--- Extracted data Enclosed Below ---

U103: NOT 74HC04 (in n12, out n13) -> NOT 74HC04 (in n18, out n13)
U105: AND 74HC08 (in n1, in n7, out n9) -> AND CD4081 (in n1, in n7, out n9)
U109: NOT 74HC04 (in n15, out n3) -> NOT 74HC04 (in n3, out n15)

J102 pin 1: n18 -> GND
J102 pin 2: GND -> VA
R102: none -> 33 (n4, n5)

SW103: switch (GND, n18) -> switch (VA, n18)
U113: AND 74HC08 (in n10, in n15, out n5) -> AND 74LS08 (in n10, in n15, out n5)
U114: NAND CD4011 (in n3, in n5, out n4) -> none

--- End of Enclosed Extracted data ---
--- Extracted data Enclosed Below ---

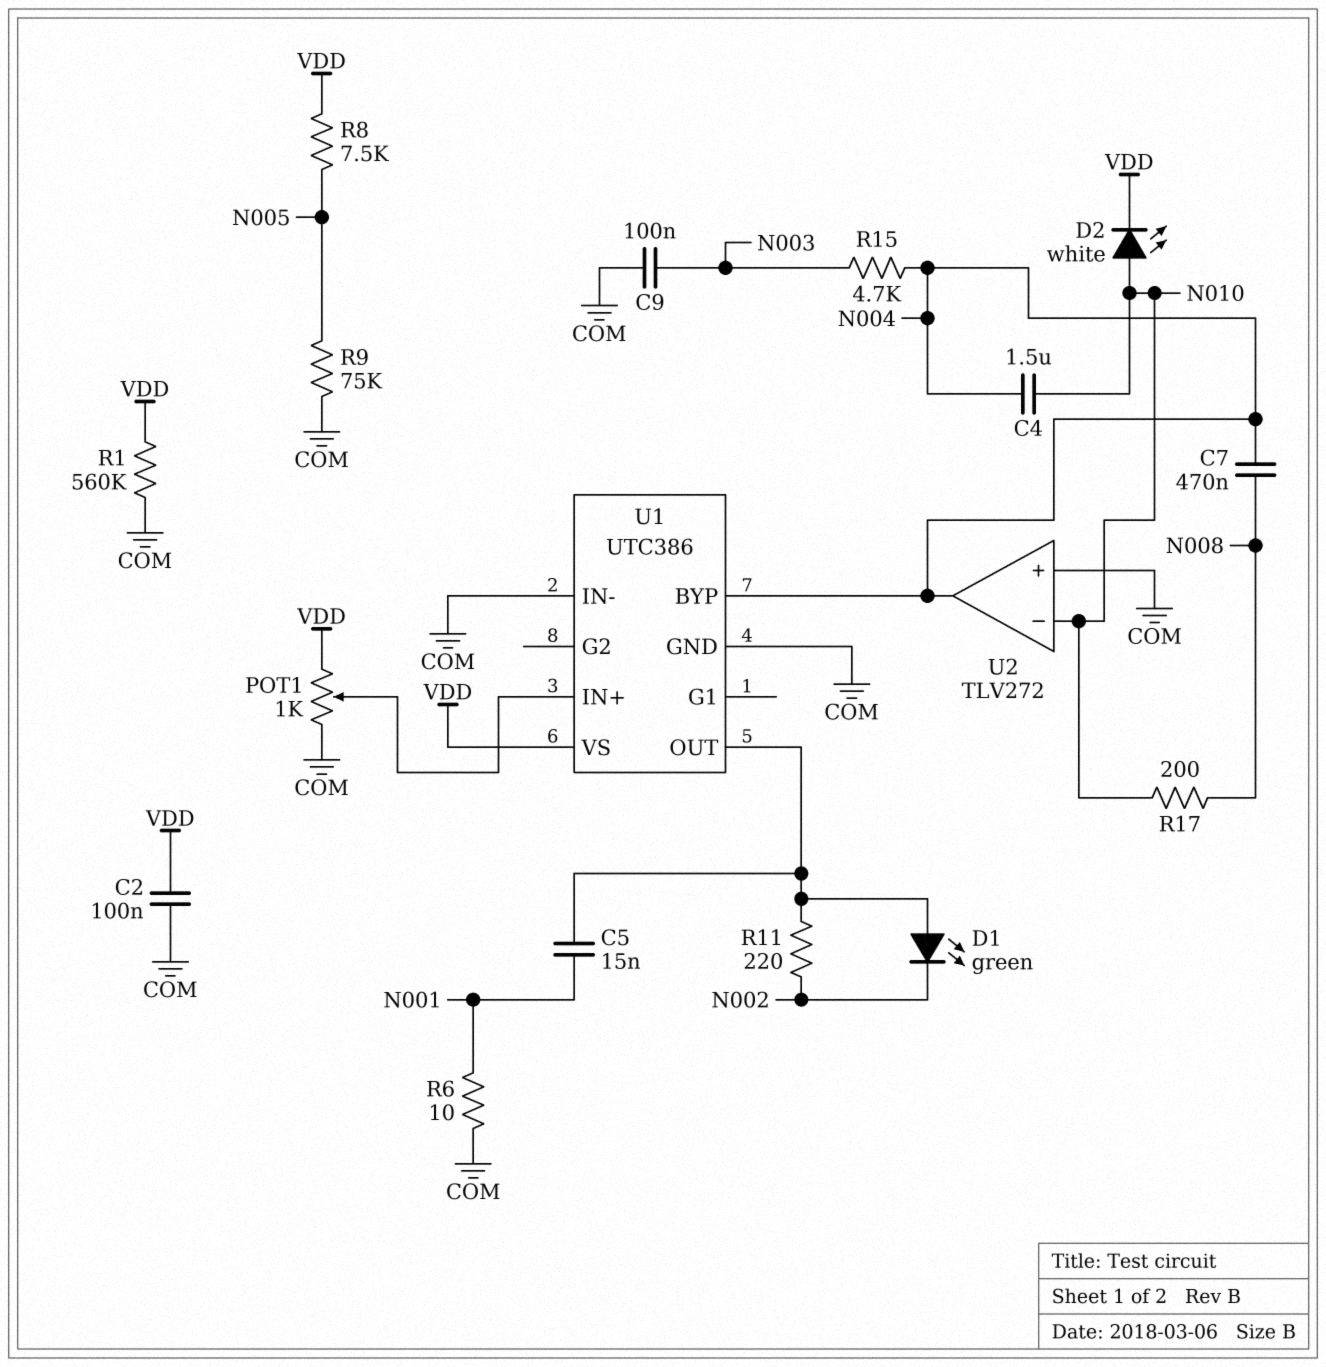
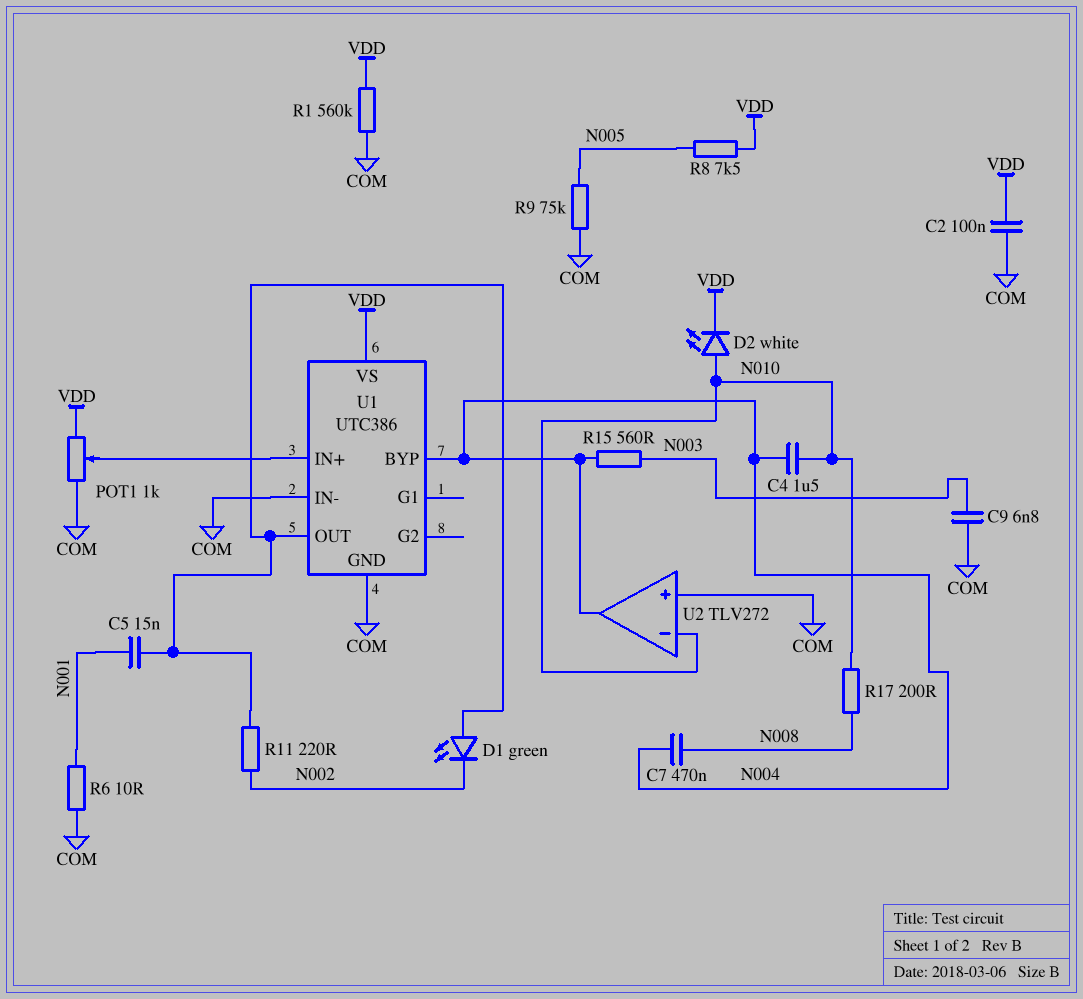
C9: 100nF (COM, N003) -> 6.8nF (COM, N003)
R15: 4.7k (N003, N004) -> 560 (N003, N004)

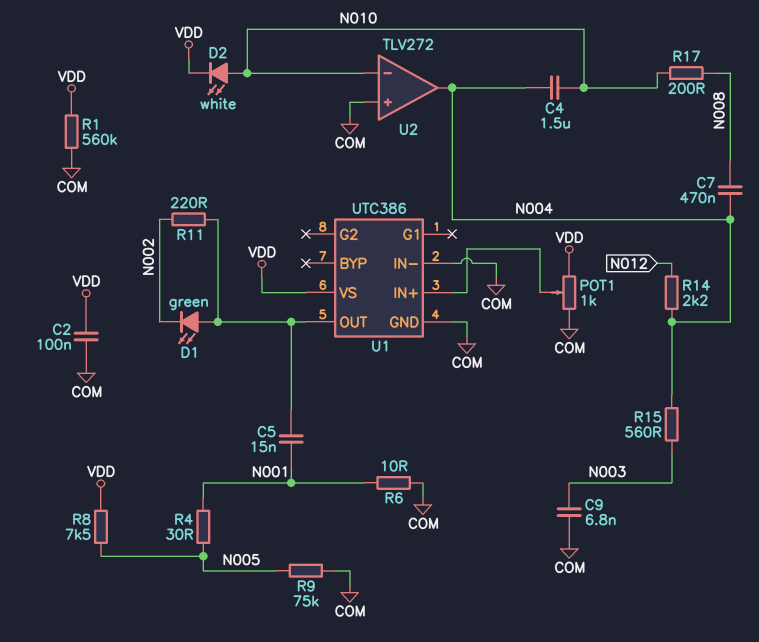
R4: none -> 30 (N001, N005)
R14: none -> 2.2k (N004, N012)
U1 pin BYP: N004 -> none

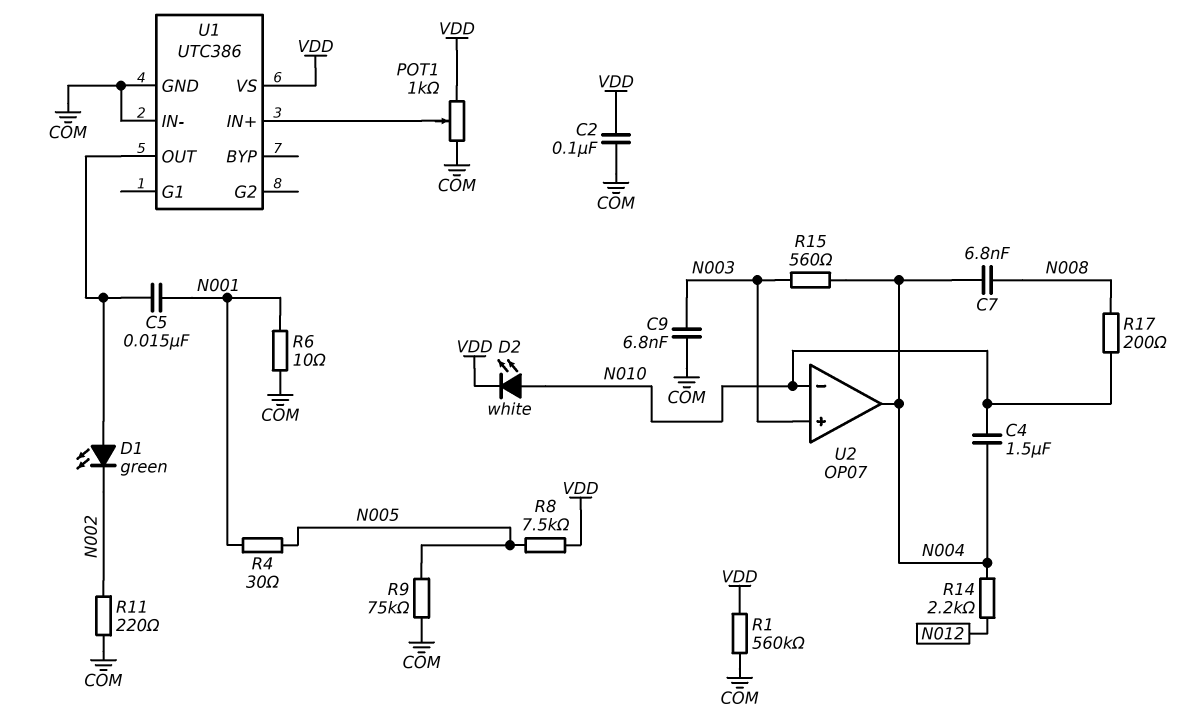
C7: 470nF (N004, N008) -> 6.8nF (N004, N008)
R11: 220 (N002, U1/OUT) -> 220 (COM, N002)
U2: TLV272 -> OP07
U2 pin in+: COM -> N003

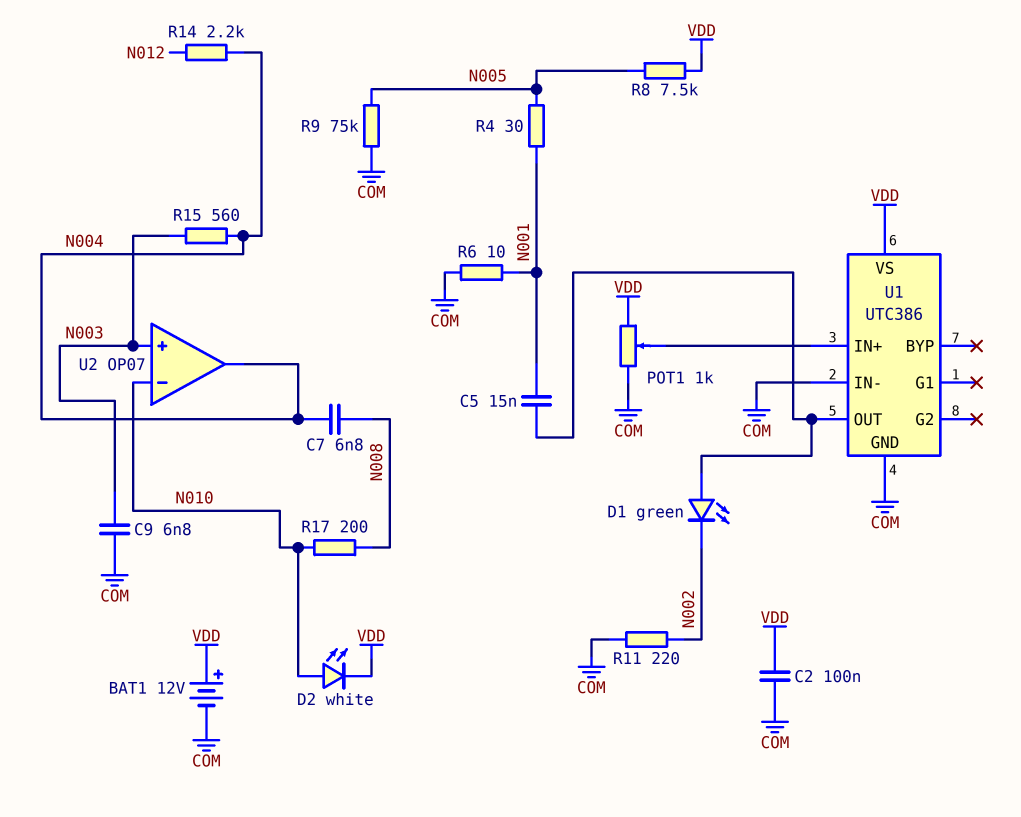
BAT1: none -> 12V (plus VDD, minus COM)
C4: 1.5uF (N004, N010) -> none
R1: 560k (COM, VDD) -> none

--- End of Enclosed Extracted data ---
--- Extracted data Enclosed Below ---

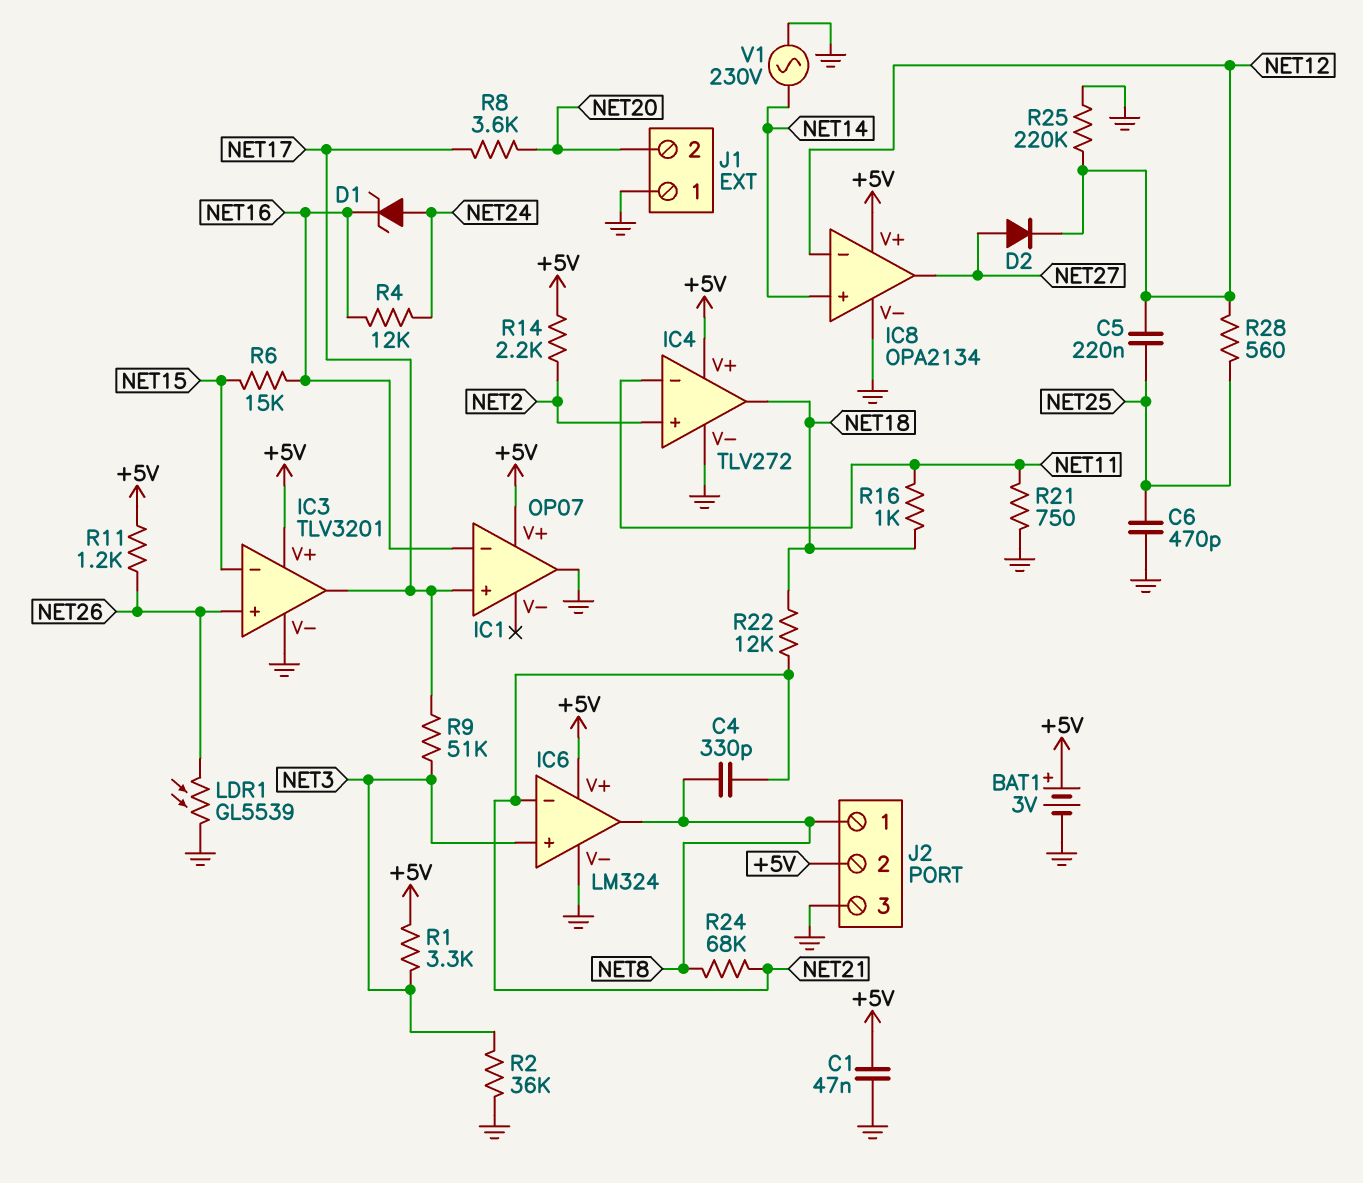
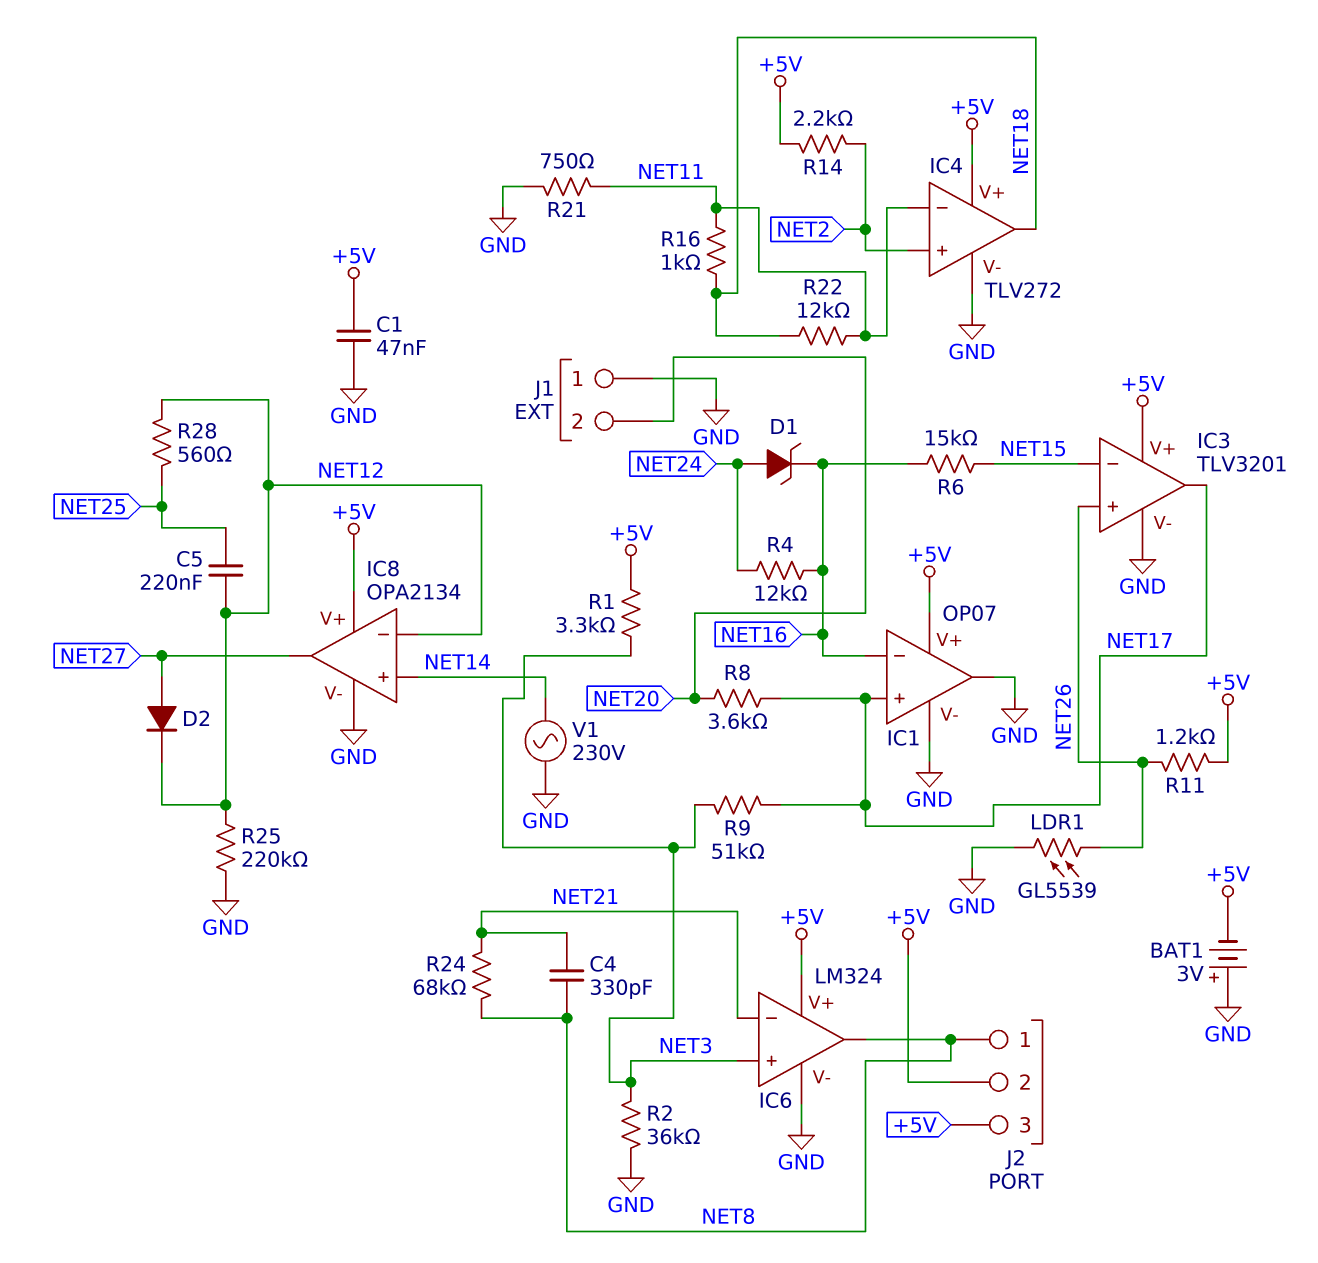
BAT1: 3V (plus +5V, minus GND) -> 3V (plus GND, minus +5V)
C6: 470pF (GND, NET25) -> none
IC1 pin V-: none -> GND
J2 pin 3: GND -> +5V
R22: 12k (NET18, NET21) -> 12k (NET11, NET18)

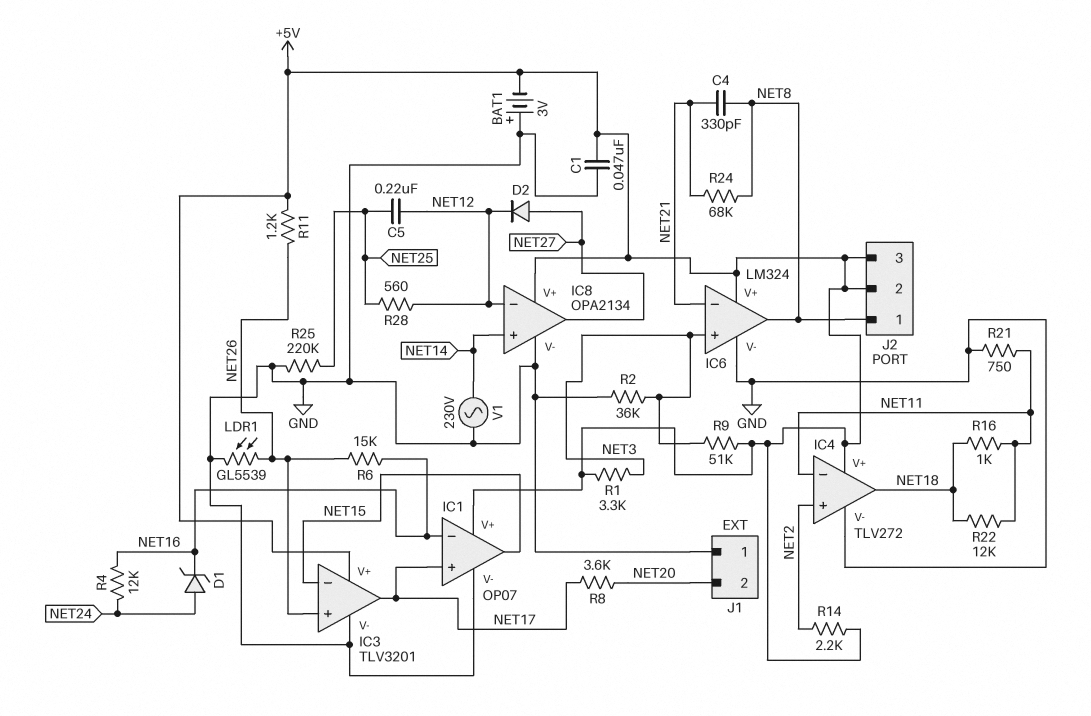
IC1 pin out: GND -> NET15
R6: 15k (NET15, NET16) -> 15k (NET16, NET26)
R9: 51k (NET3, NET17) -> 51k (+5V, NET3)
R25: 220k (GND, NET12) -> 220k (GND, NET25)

--- End of Enclosed Extracted data ---

◆ What this task involves
Which lines of the records above contain the word "minus"? Show each of them.

◆ Written solution
BAT1: none -> 12V (plus VDD, minus COM)
BAT1: 3V (plus +5V, minus GND) -> 3V (plus GND, minus +5V)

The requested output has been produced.